━━ Extracted data ━━

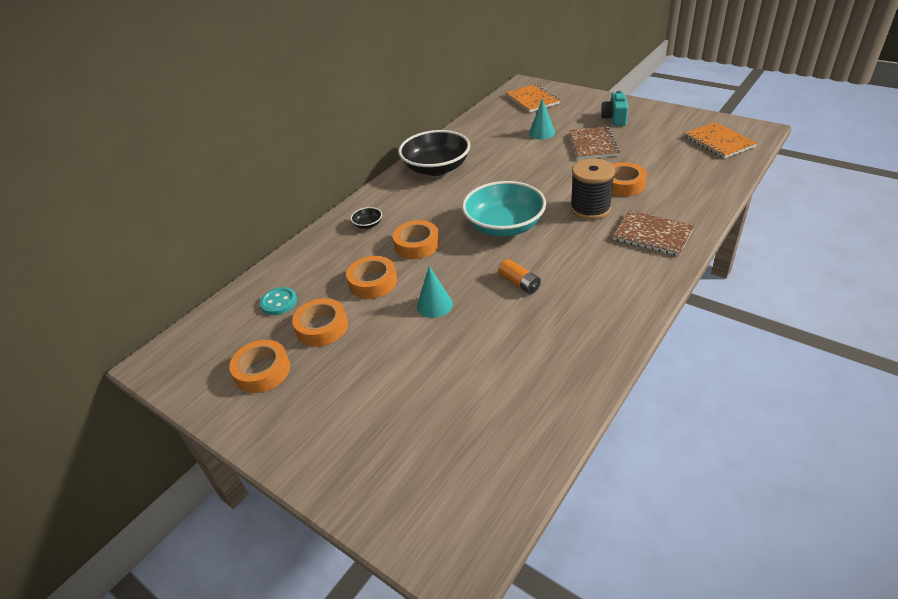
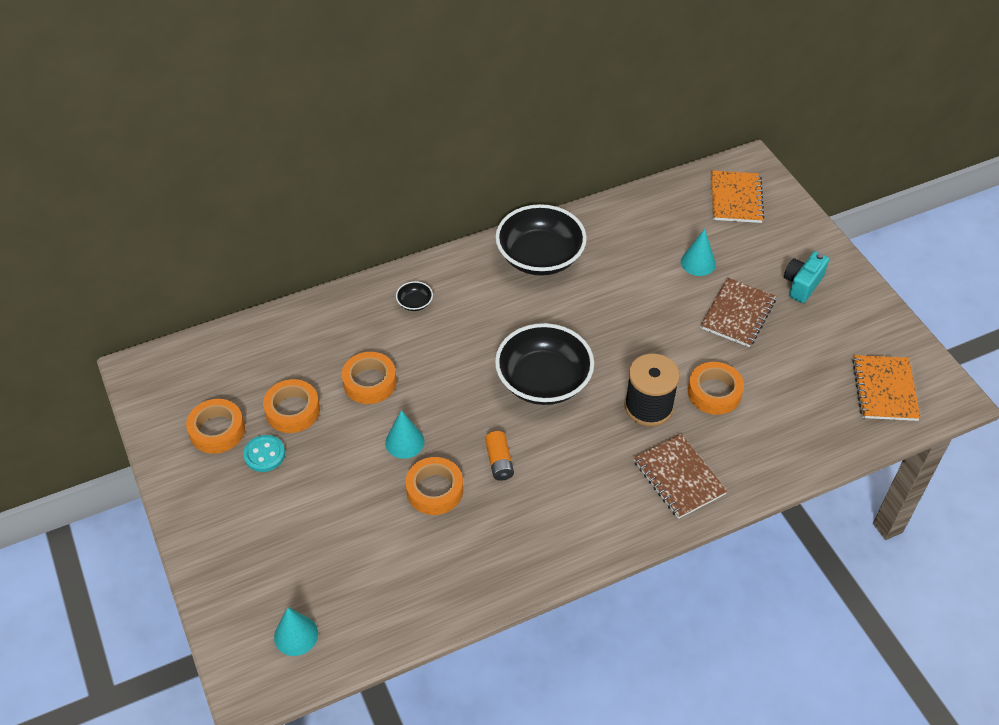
camera: 25 degrees right, 10 degrees up
turquoise button [260,287,297,315] -> turquoise button moved to [243,435,285,472]
orange tape [393,220,440,259] -> orange tape moved to [405,457,463,515]
turquoise bowl [462,181,546,237] -> black bowl [495,323,594,405]
none -> turquoise cone [274,607,318,656]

━━━

Exercise aim: In your copy of the data above, leave out the pictures and repeat everything else exactly.

Task response:
camera: 25 degrees right, 10 degrees up
turquoise button [260,287,297,315] -> turquoise button moved to [243,435,285,472]
orange tape [393,220,440,259] -> orange tape moved to [405,457,463,515]
turquoise bowl [462,181,546,237] -> black bowl [495,323,594,405]
none -> turquoise cone [274,607,318,656]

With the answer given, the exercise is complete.